* DATA
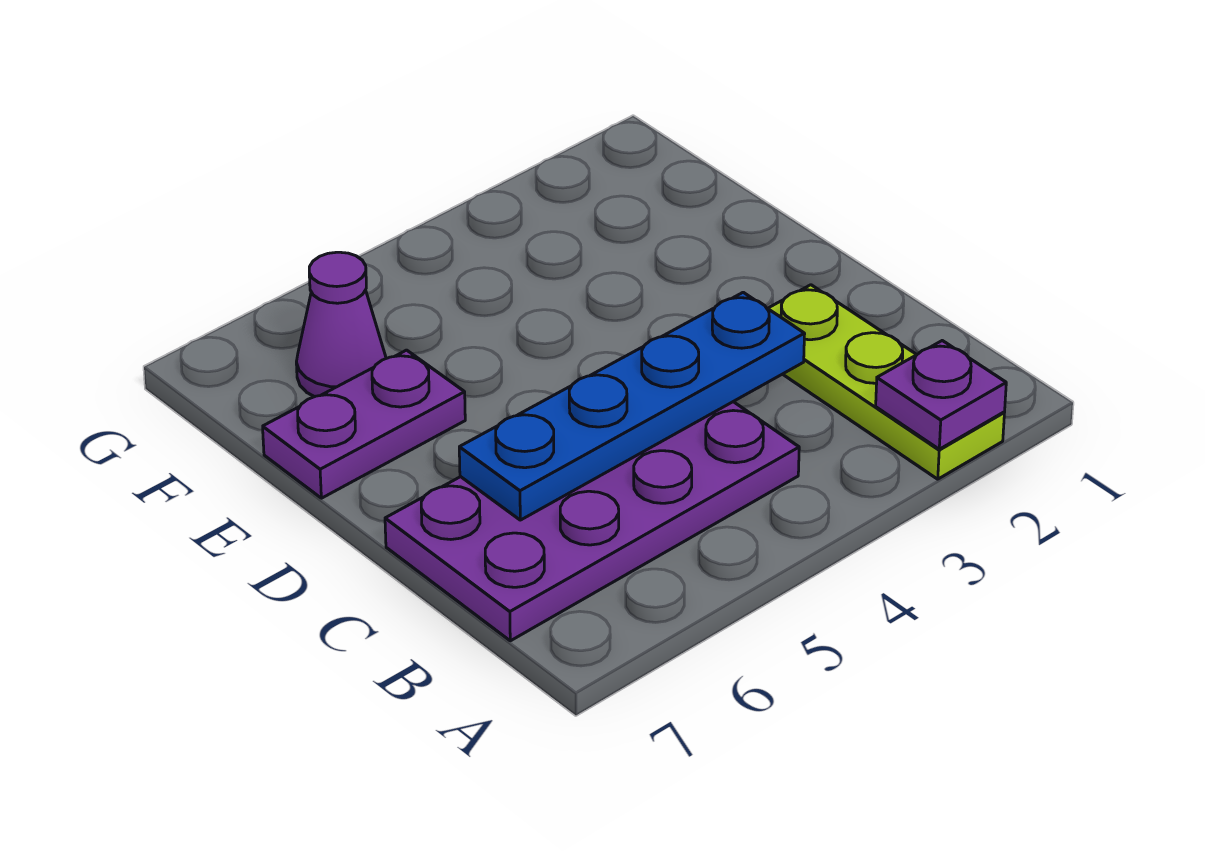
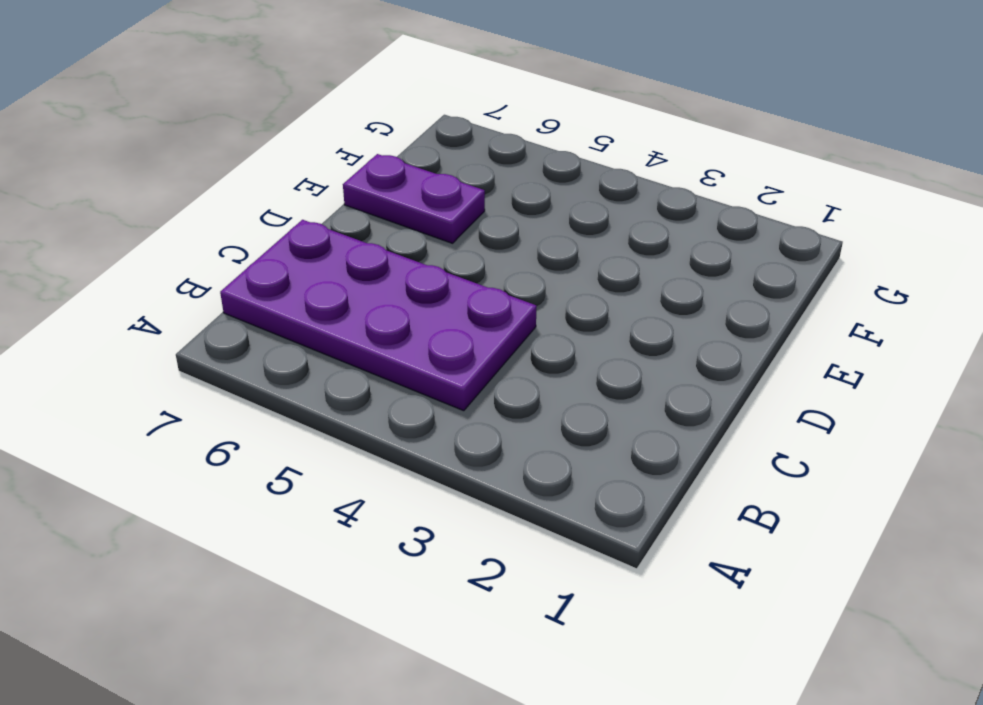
none -> lime plate A2:C2 level 1
none -> purple cone F6 level 1

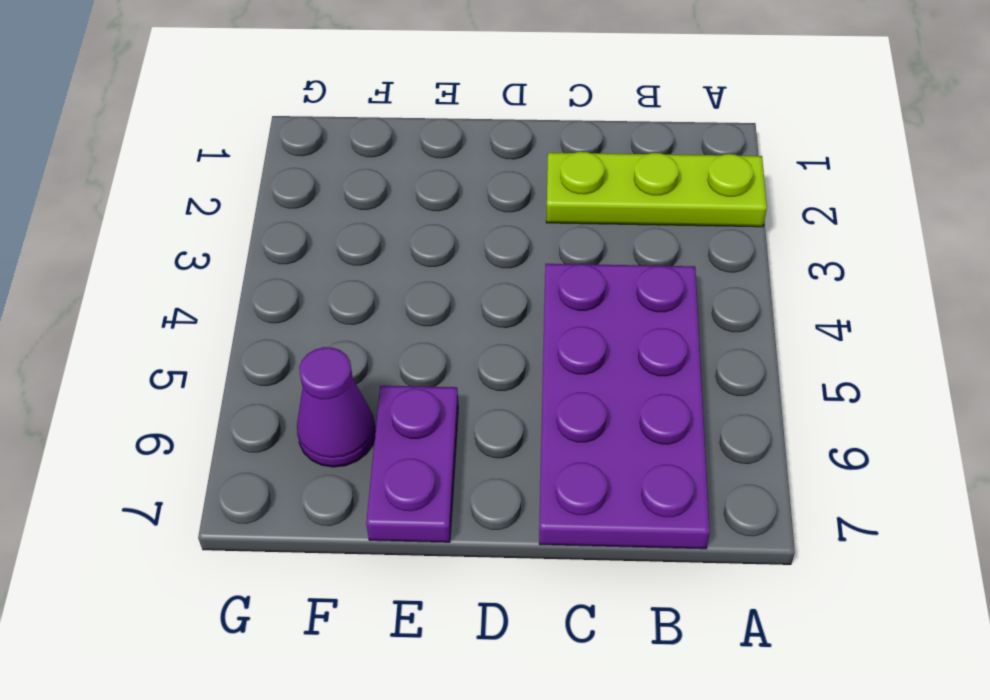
none -> purple plate A2 level 2
none -> blue plate C3:C6 level 2

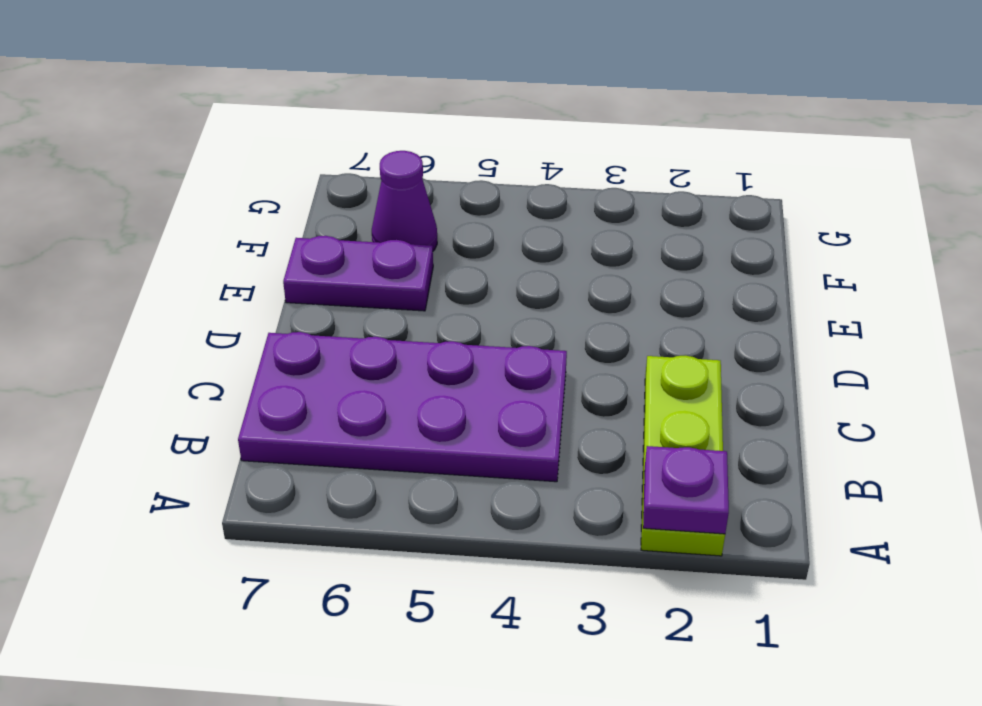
none -> blue plate C3:C6 level 2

* YOUR ASSIGNMENT
Restate the records in full and word for word, but keep the pictures out.

* RESPONSE TO THIS TASK
none -> lime plate A2:C2 level 1
none -> purple cone F6 level 1

none -> purple plate A2 level 2
none -> blue plate C3:C6 level 2

none -> blue plate C3:C6 level 2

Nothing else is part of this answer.